== WRITTEN REQUEST ==
Tally the lines in the rows below that contain the string "markup", with case counting, and reply with only that number.

[Dataset items]
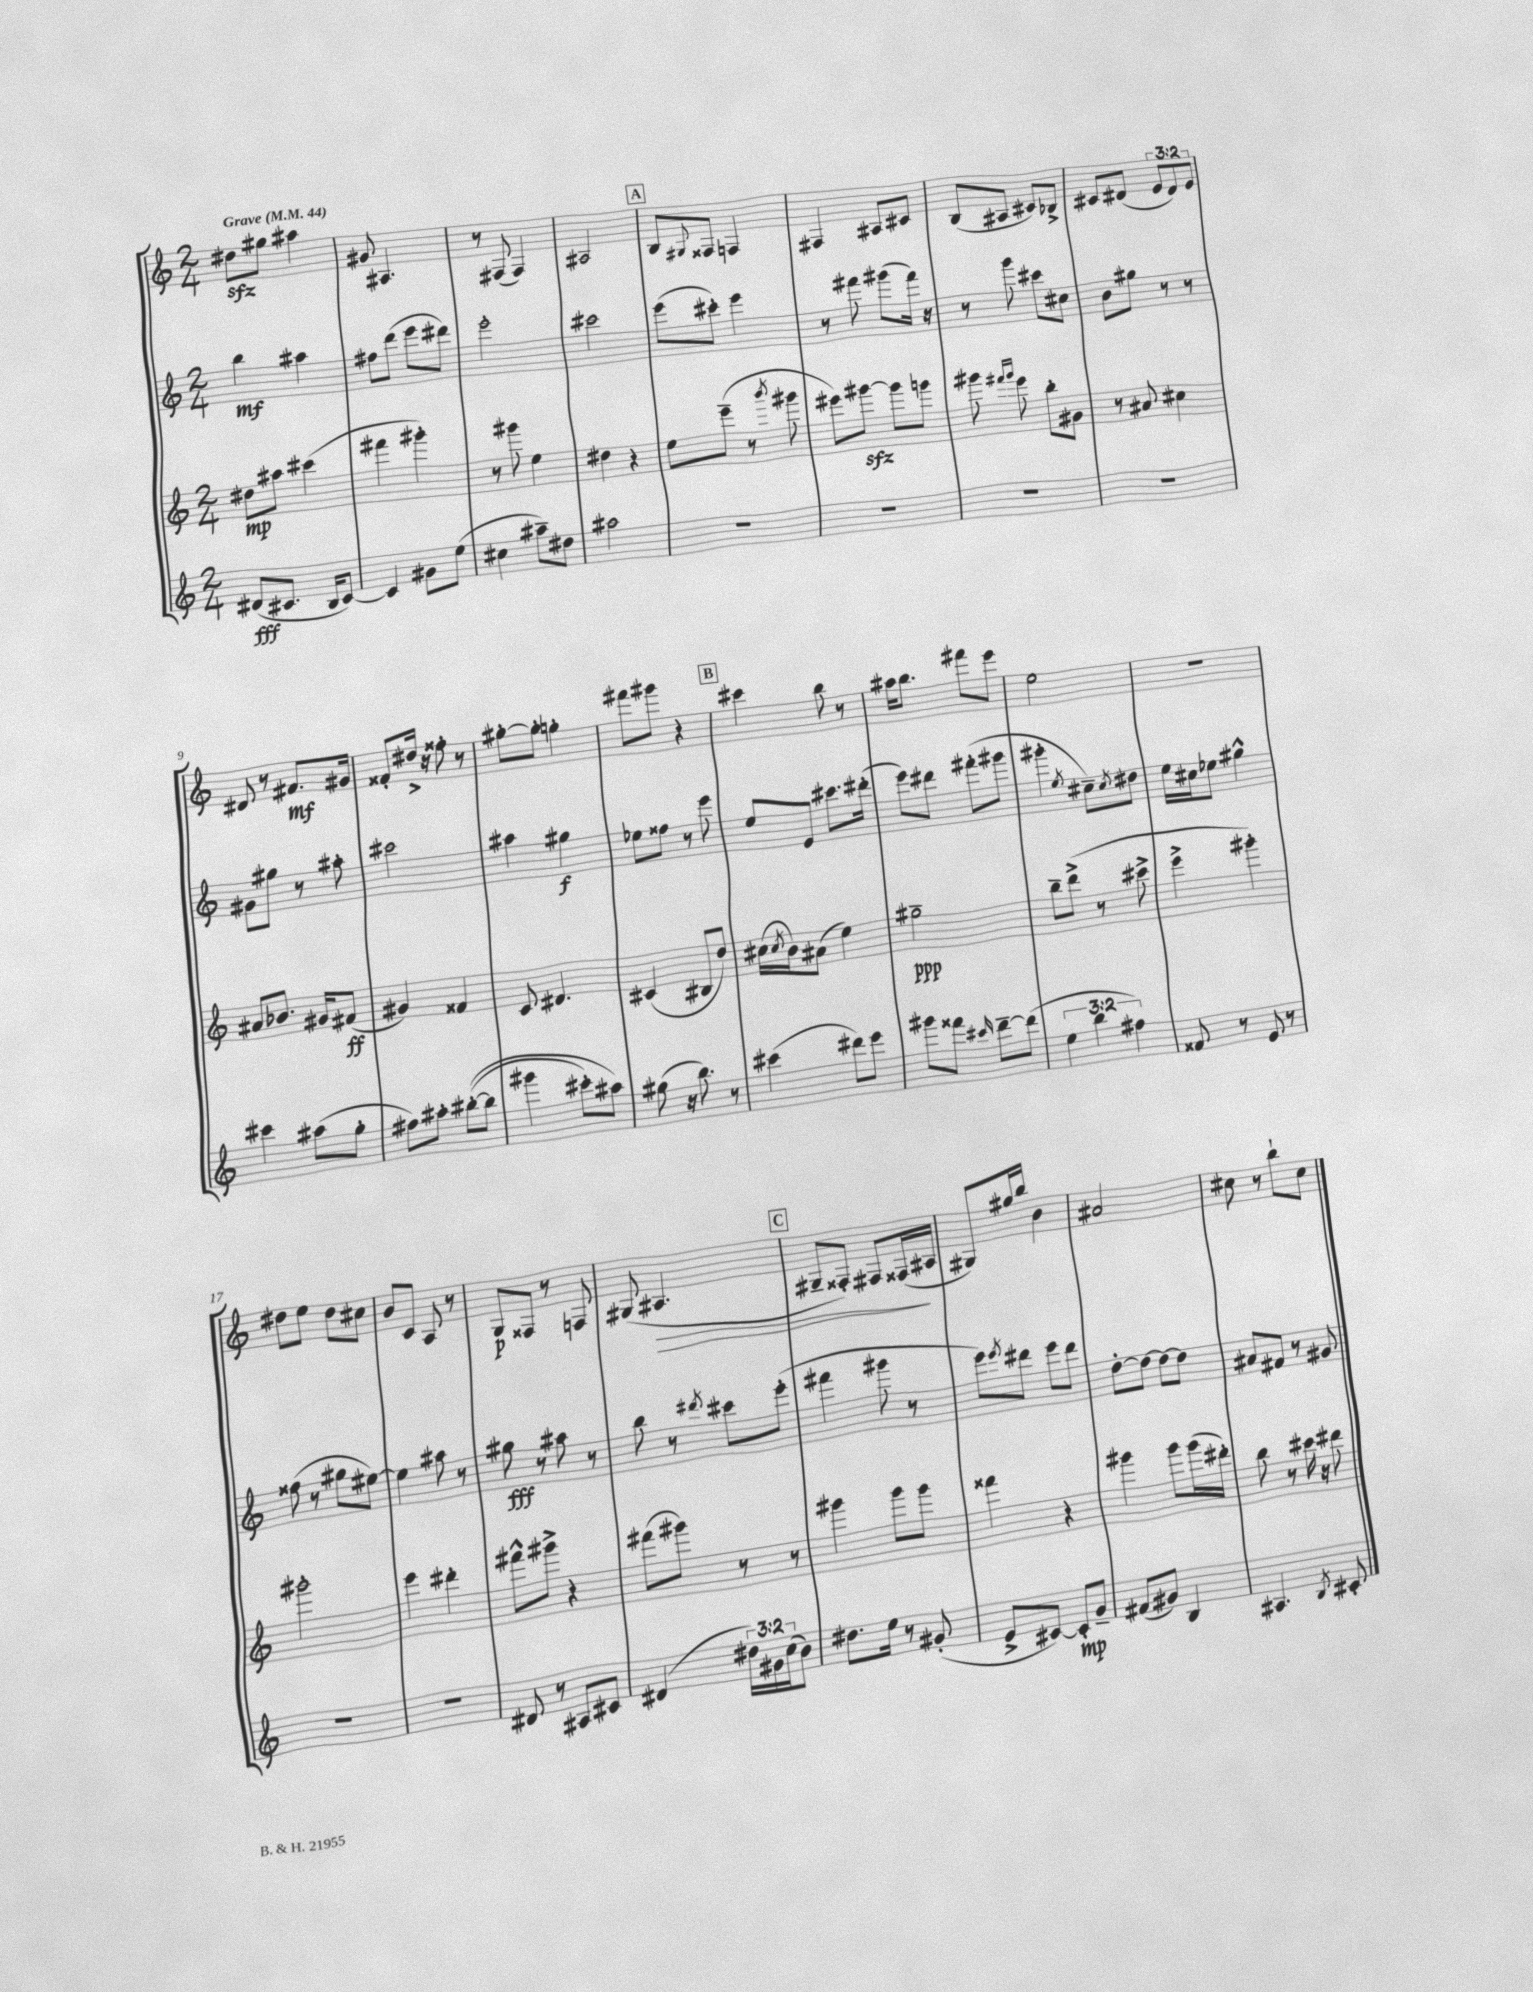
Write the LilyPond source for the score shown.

<<
\new StaffGroup <<
\new Staff = "s0" {
    \clef treble \key c \major \numericTimeSignature \time 2/4 \override Staff.TupletNumber.text = #tuplet-number::calc-fraction-text \tempo "Grave" 4 = 44
    dis''8\sfz gis''8 ais''4 |
    gis'8 ais4. |
    r8 fis8( fis4) |
    ais2 |
    \mark \markup { \box "A" } b8 \appoggiatura { gis8 } fisis8 f4 |
    fis4 ais8 cis'8 |
    b8( ais8 cis'8) bes8-> |
    cis'8 dis'8( \tuplet 3/2 { e'8 dis'8) e'8 } |
    dis'8 r8 fis'8.\mf gis'16 |
    fisis'8-. dis''16-> r16 fisis''8-. r8 |
    gis''8~-. gis''8-. g''4-. |
    fis'''8 gis'''8 r4 |
    \mark \markup { \box "B" } cis'''4 b''8 r8 |
    ais''16 b''8. fis'''8 e'''8 |
    e''2 |
    R2 |
    dis''8 e''8 dis''8 cis''8 |
    b'8 c'8 a8 r8 |
    g8\p fisis8 r8 f8 |
    gis8( ais4.\> |
    \mark \markup { \box "C" } gis8-- fisis8-.) fis8 fisis16\!( ais16 |
    gis8) gis''16 b''16 b'4 |
    ais'2 |
    cis''8 r8 b''8-! cis''8 \bar "|." |
}
\new Staff = "s1" {
    \clef treble \key c \major \numericTimeSignature \time 2/4
    b''4\mf ais''4 |
    fis''8 d'''8( e'''8 dis'''8) |
    e'''2-. |
    cis'''2 |
    \mark \markup { \box "A" } e'''8( cis'''8-.) e'''4 |
    r8 fis'''8 gis'''8( fis'''16) r16 |
    r8 g'''8 cis'''8 cis''8 |
    b'8 gis''8 r8 r8 |
    gis'8 gis''8 r8 ais''8-. |
    cis'''2 |
    ais''4 gis''4\f |
    ees''8 fisis''8 r8 e'''8 |
    \mark \markup { \box "B" } e''8 e'8 cis'''8. dis'''16-.( |
    e'''8) dis'''8 fis'''8-.( gis'''8 |
    gis'''4-. \acciaccatura { e''8 } cis''8--) \acciaccatura { cis''8 } dis''8 |
    e''16 cis''16 ees''8 gis''4-^ |
    fisis''8( r8 gis''8 eis''8~) |
    eis''4 ais''8 r8 |
    gis''8\fff r8 ais''8 r8 |
    b''8 r8 \acciaccatura { dis'''8 } cis'''8 e'''8-.( |
    \mark \markup { \box "C" } fis'''4 gis'''8 r8 |
    e'''8) \acciaccatura { e'''8 } dis'''8 e'''8 dis'''8 |
    d''8~-. d''8~ d''8~ d''8 |
    ais'8 fis'8 r8 gis'8 \bar "|." |
}
\new Staff = "s2" {
    \clef treble \key c \major \numericTimeSignature \time 2/4
    dis''8\mp ais''8 cis'''4( |
    fis'''4 gis'''4-.) |
    r8 gis'''8 e''4 |
    dis''4 r4 |
    \mark \markup { \box "A" } e''8 e'''8--( r8 \acciaccatura { b'''8 } gis'''8 |
    eis'''8) gis'''8~\sfz gis'''8 g'''8 |
    gis'''8 \grace { fis'''16 gis'''16 } e'''8 b''8-. gis'8 |
    r8 ais'8 cis''4 |
    ais'8 bes'8. gis'16 fis'8\ff( |
    gis'4) fisis'4 |
    c'8 dis'4. |
    cis'4( bis8 d''8) |
    \mark \markup { \box "B" } cis''16( \acciaccatura { cis''8 } b'16) ais'8( e''4) |
    gis''2--\ppp |
    b''8-- d'''8->( r8 cis'''8-> |
    e'''4-> gis'''4-.) |
    gis'''2-. |
    e'''4 dis'''4-. |
    fis'''8-^ gis'''8-> r4 |
    fis'''8( gis'''8) r8 r8 |
    \mark \markup { \box "C" } gis'''4 gis'''8 gis'''8 |
    fisis'''4 r4 |
    gis'''4 gis'''8 gis'''16( dis'''16-.) |
    b''8 r8 cis'''16 r16 dis'''8 \bar "|." |
}
\new Staff = "s3" {
    \clef treble \key c \major \numericTimeSignature \time 2/4 \override Staff.TupletNumber.text = #tuplet-number::calc-fraction-text
    dis'8\fff( cis'8. b16 cis'8~) |
    cis'4 gis'8 e''8( |
    cis''4 ais''8--) dis''8 |
    ais''2 |
    \mark \markup { \box "A" } R2 |
    R2 |
    R2 |
    R2 |
    cis'''4 ais''8( g''8-. |
    fis''8) ais''8-. bis''8~-.(\( bis''8 |
    gis'''4 cis'''8-.) ais''8\) |
    gis''8( r16 b''8.) r8 |
    \mark \markup { \box "B" } cis'''4( dis'''8) e'''8 |
    gis'''8 fisis'''8 \grace { cis'''16 } d'''8~-- d'''8( |
    \tuplet 3/2 { e''4 b''4 fis''4) } |
    fisis'8 r8 e'8 r8 |
    R2 |
    R2 |
    dis'8 r8 ais8 cis'8 |
    dis'4( \tuplet 3/2 { dis''16) gis'16 c''16( } b'8) |
    \mark \markup { \box "C" } dis''8. e''16 r8 gis'8-.( |
    e'8-> cis'8~) cis'8-.\mp g'8-- |
    fis'8( gis'8) b4 |
    ais4. \acciaccatura { b8 } cis'8-. \bar "|." |
}
>>
>>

== ANSWER BELOW ==
12